Only what runs from the line with "RTC pin SQW: TX -> D1" to the end of the data should appear in the answer, exactly as written and without pictures.

- **Recorded information**
-- Opening Marker --
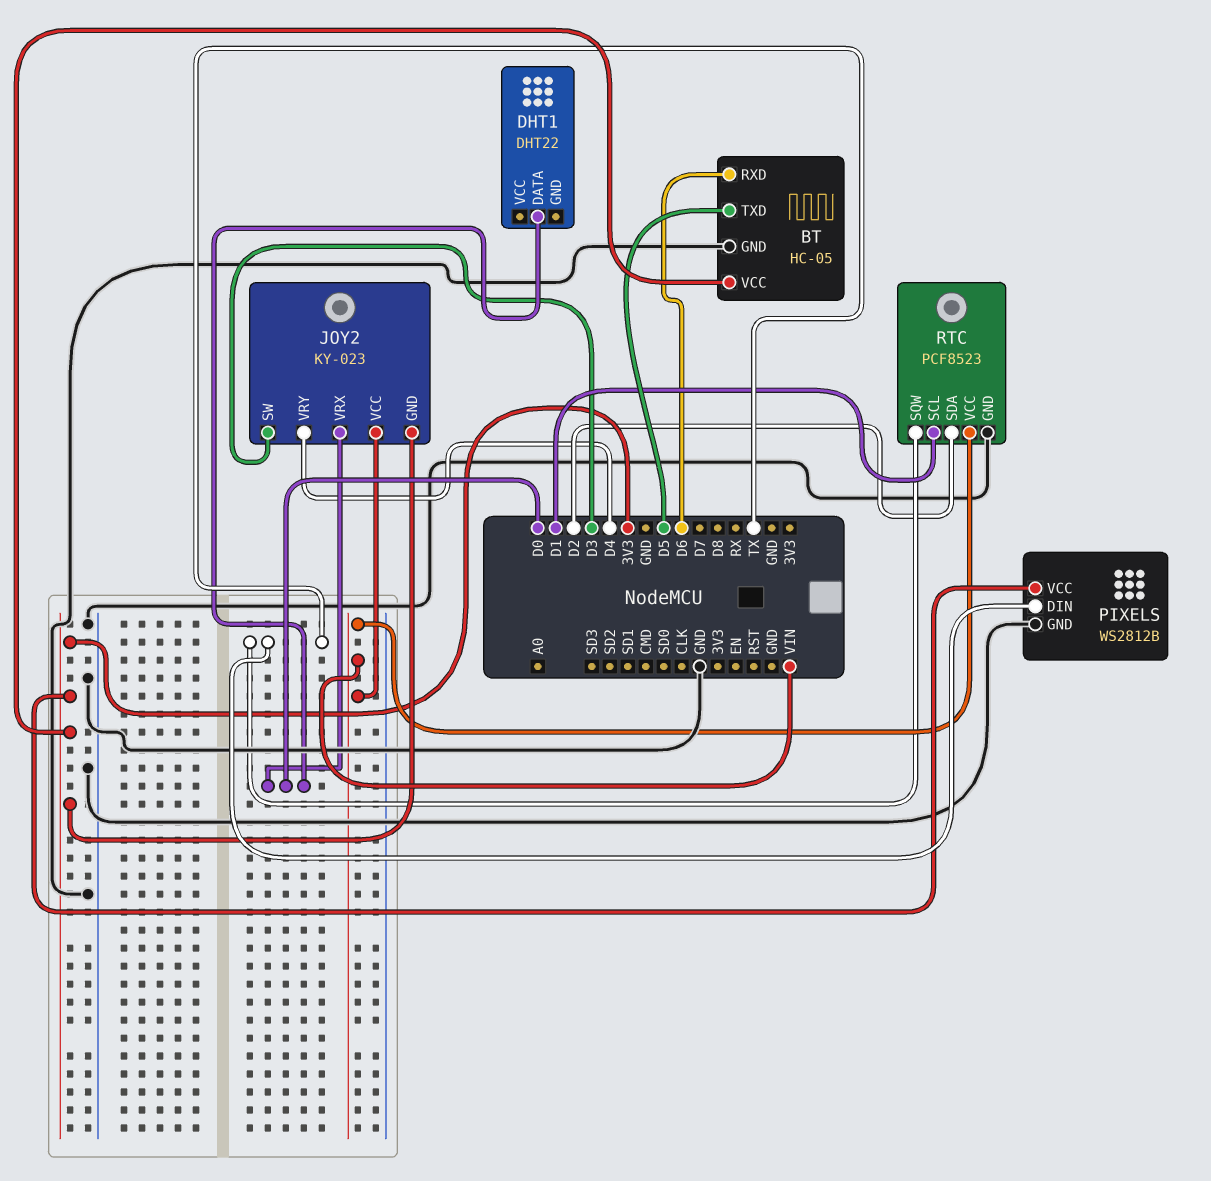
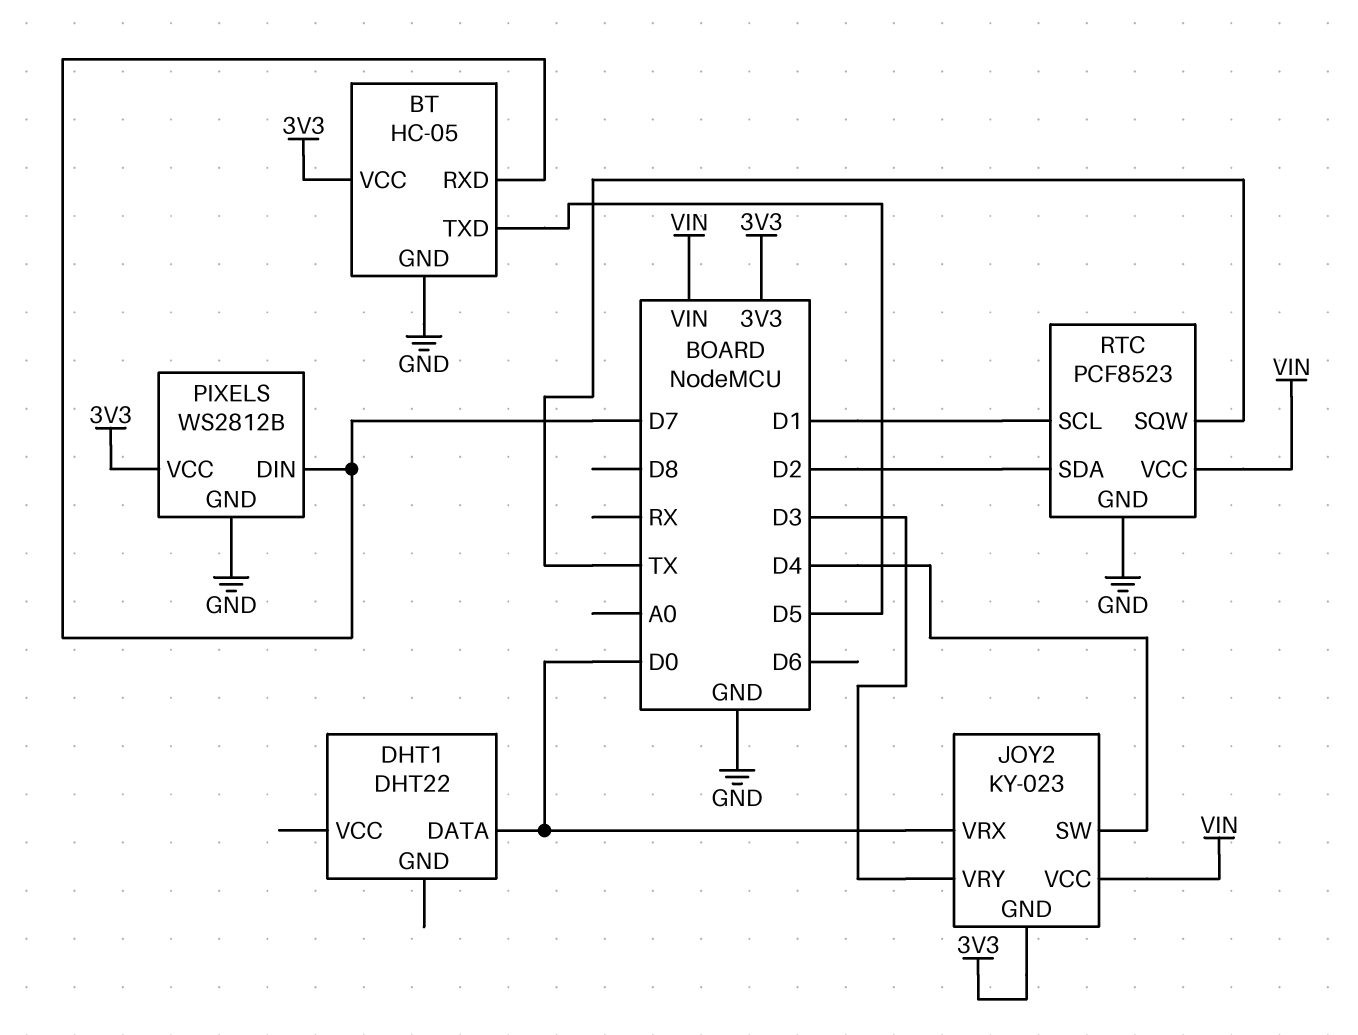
BT pin RXD: D6 -> D7
JOY2 pin SW: D3 -> D4
JOY2 pin VRY: D4 -> D3
PIXELS pin DIN: TX -> D7

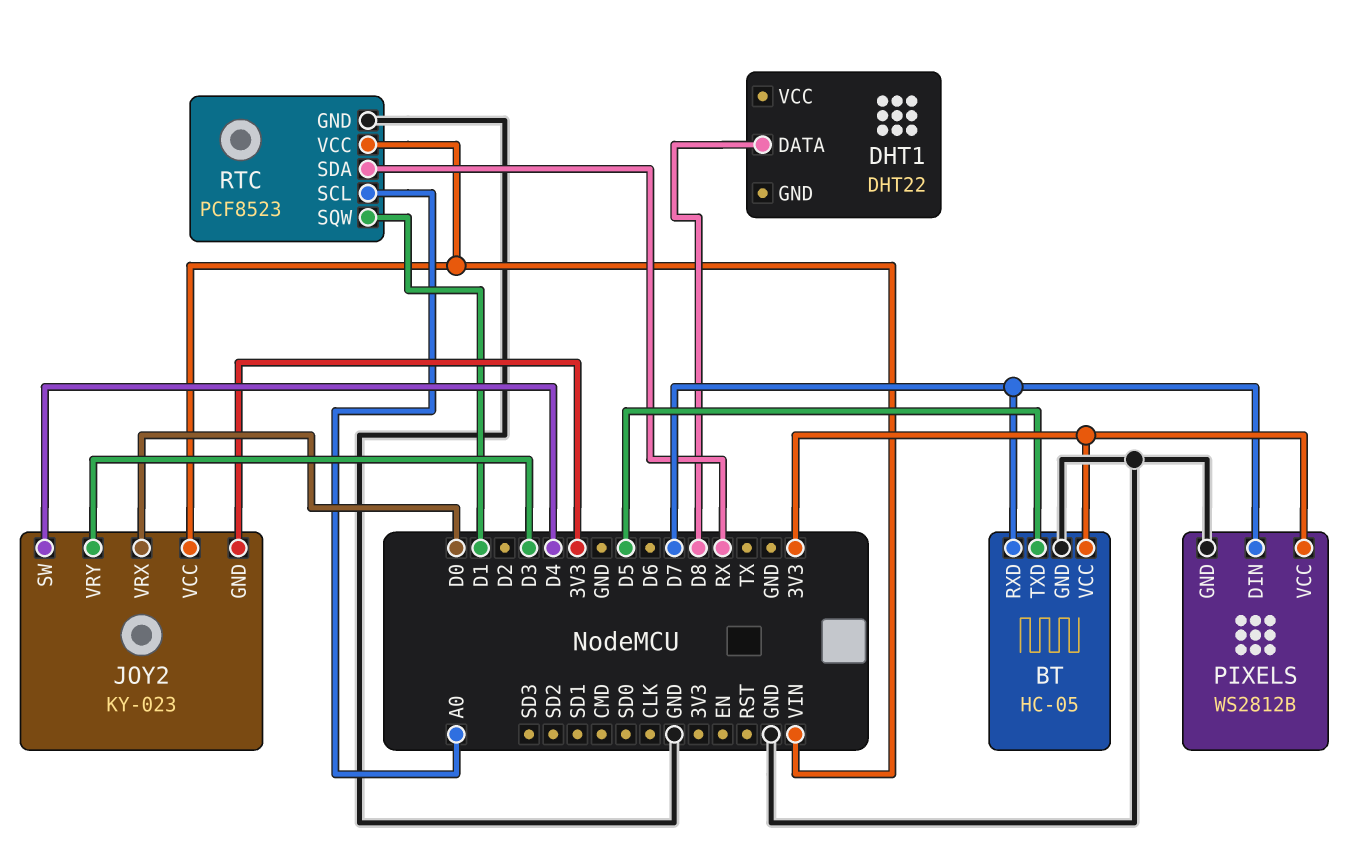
DHT1 pin DATA: D0 -> D8
RTC pin SCL: D1 -> A0
RTC pin SDA: D2 -> RX
RTC pin SQW: TX -> D1

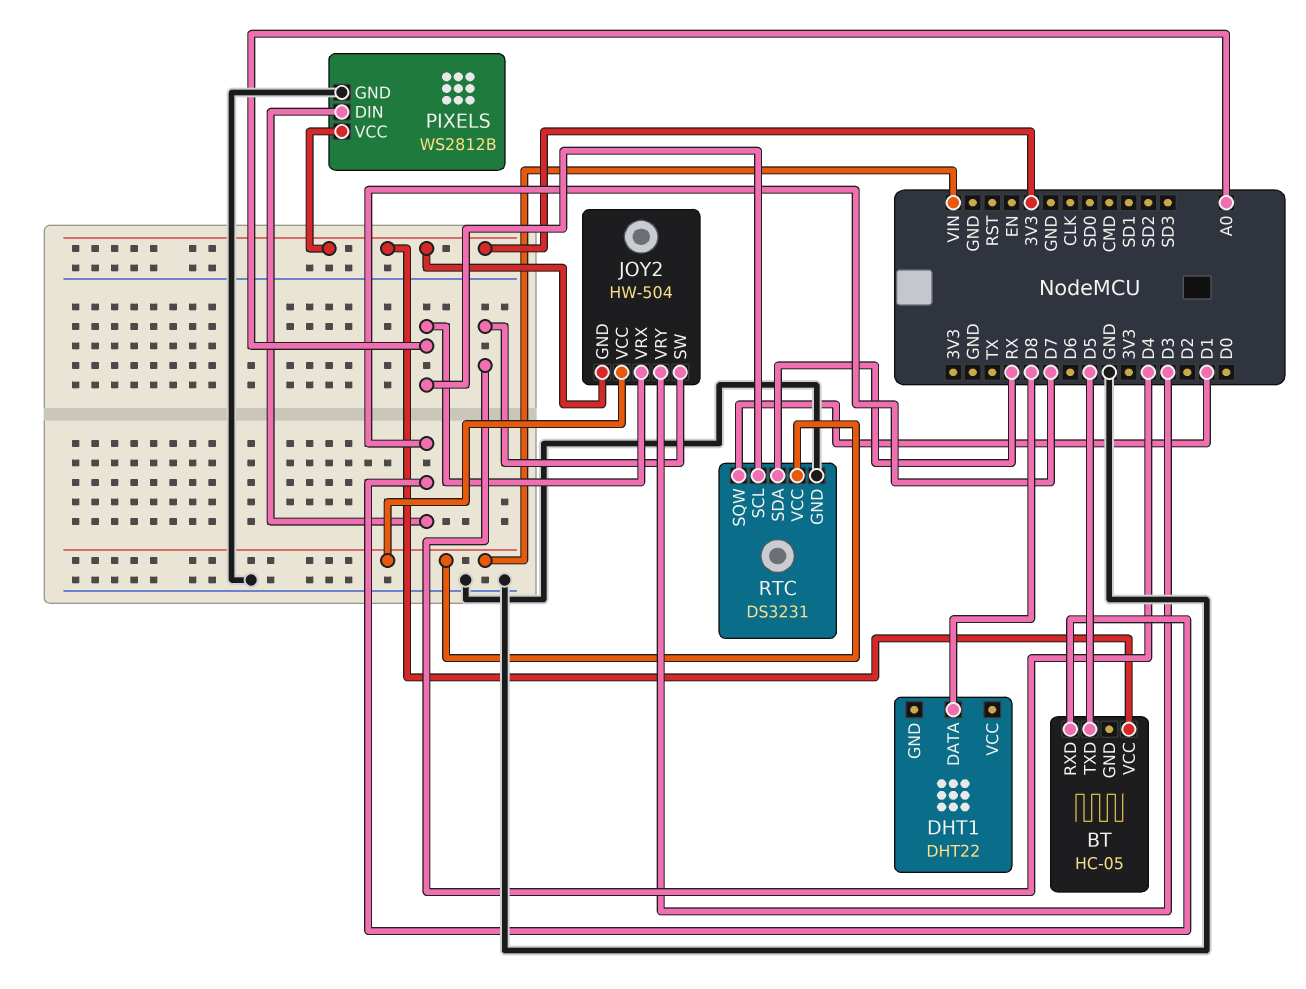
BT pin GND: GND -> none
JOY2: KY-023 -> HW-504
JOY2 pin VRX: D0 -> A0
RTC: PCF8523 -> DS3231

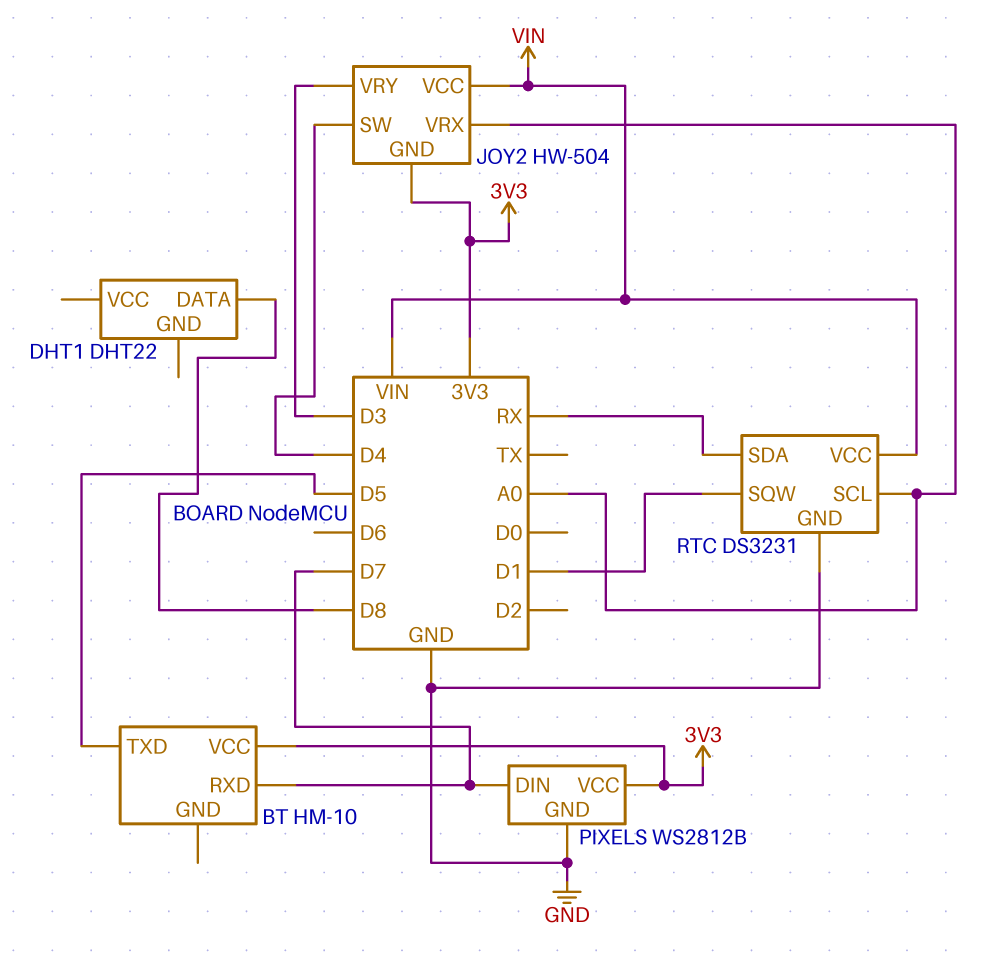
BT: HC-05 -> HM-10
-- Closing Marker --
- **Exercise response**
RTC pin SQW: TX -> D1

BT pin GND: GND -> none
JOY2: KY-023 -> HW-504
JOY2 pin VRX: D0 -> A0
RTC: PCF8523 -> DS3231

BT: HC-05 -> HM-10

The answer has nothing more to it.